◆ Exercise objective: Return verbatim every line from the first line of the data below to the line that contains "red book [504", inclusive, and no further.

◆ Entries supplied:
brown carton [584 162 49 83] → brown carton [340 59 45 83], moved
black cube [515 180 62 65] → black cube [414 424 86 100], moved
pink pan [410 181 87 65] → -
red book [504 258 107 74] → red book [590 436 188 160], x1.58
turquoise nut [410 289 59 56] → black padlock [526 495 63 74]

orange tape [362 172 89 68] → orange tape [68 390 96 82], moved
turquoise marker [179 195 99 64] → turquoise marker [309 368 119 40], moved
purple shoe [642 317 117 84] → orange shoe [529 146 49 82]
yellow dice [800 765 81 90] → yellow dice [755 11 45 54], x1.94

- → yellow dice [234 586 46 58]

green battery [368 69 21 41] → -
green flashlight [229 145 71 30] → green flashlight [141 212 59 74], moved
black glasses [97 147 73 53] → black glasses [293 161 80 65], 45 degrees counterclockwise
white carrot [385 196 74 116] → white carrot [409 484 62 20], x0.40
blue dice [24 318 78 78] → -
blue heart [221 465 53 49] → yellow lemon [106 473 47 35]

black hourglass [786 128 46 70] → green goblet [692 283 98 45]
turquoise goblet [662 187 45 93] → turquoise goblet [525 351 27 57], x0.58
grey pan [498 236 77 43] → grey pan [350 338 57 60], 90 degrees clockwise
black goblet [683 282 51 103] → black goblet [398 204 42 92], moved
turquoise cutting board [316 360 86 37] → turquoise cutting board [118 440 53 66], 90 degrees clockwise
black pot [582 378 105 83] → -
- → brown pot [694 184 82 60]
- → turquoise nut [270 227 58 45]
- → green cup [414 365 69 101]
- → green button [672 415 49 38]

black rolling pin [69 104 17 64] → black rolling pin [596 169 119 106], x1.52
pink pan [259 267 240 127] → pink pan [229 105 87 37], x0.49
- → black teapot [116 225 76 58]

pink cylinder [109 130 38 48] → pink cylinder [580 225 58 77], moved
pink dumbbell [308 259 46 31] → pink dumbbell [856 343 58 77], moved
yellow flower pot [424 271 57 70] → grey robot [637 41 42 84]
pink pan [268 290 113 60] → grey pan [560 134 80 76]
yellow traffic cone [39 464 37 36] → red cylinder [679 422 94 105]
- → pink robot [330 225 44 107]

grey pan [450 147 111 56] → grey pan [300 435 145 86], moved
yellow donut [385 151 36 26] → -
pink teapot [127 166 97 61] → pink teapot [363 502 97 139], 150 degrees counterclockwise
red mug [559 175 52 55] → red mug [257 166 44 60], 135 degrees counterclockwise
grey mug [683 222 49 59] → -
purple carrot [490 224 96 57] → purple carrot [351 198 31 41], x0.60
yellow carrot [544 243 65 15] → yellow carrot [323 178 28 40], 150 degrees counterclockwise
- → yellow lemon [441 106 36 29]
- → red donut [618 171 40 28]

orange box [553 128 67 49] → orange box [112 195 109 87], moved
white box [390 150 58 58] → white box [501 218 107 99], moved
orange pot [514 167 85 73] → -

◆ Your solution:
brown carton [584 162 49 83] → brown carton [340 59 45 83], moved
black cube [515 180 62 65] → black cube [414 424 86 100], moved
pink pan [410 181 87 65] → -
red book [504 258 107 74] → red book [590 436 188 160], x1.58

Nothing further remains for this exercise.